### MATERIAL TO PROCESS
§
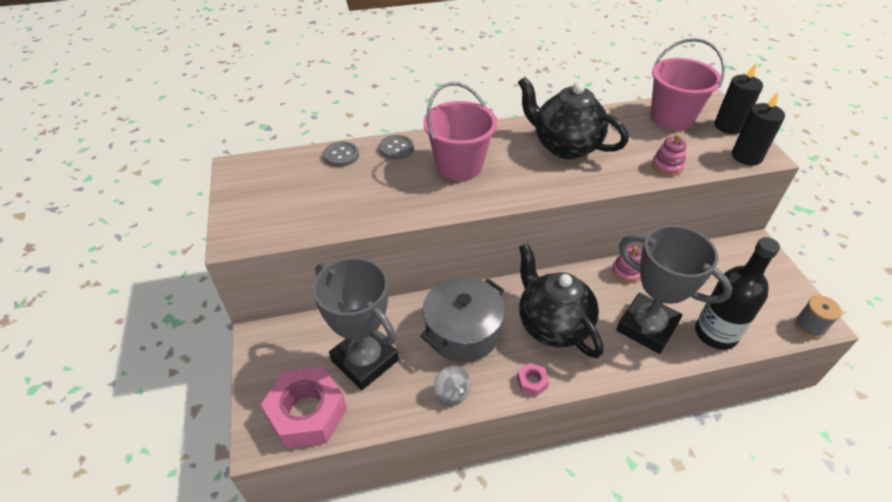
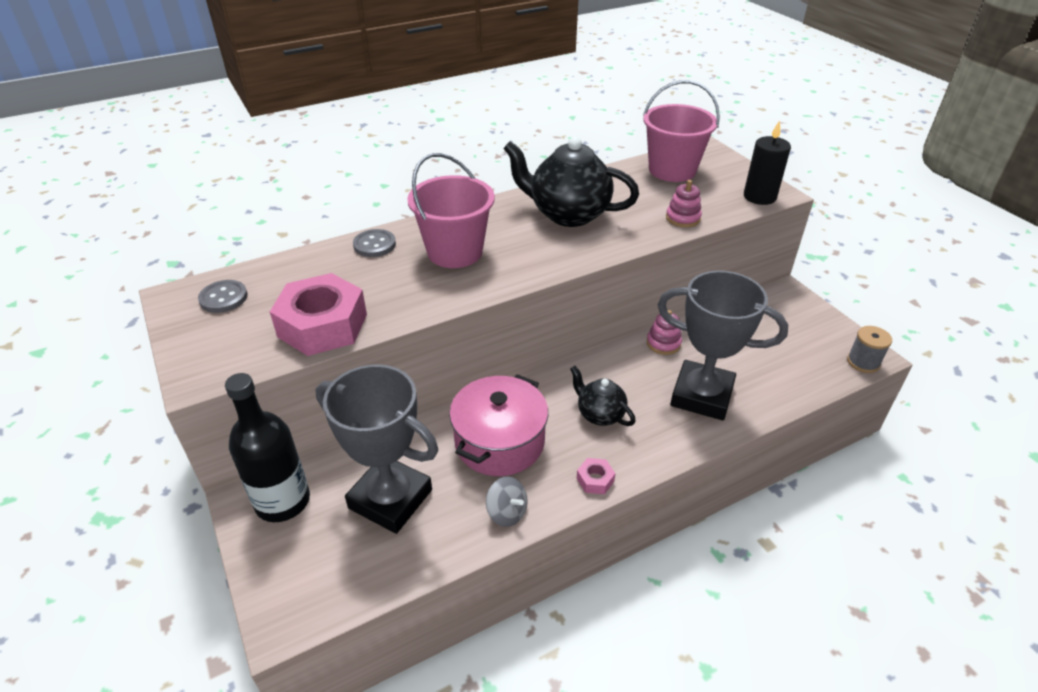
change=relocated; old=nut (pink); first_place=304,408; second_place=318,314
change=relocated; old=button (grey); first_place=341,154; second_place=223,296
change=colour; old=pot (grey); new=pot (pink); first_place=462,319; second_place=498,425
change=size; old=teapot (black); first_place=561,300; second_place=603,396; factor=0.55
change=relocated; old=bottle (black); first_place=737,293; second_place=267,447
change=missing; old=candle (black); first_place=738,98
§
### WORK TO BE COMPLETED
Write out the listing word for word, omitting the pictures it holds.

### ANSWER
change=relocated; old=nut (pink); first_place=304,408; second_place=318,314
change=relocated; old=button (grey); first_place=341,154; second_place=223,296
change=colour; old=pot (grey); new=pot (pink); first_place=462,319; second_place=498,425
change=size; old=teapot (black); first_place=561,300; second_place=603,396; factor=0.55
change=relocated; old=bottle (black); first_place=737,293; second_place=267,447
change=missing; old=candle (black); first_place=738,98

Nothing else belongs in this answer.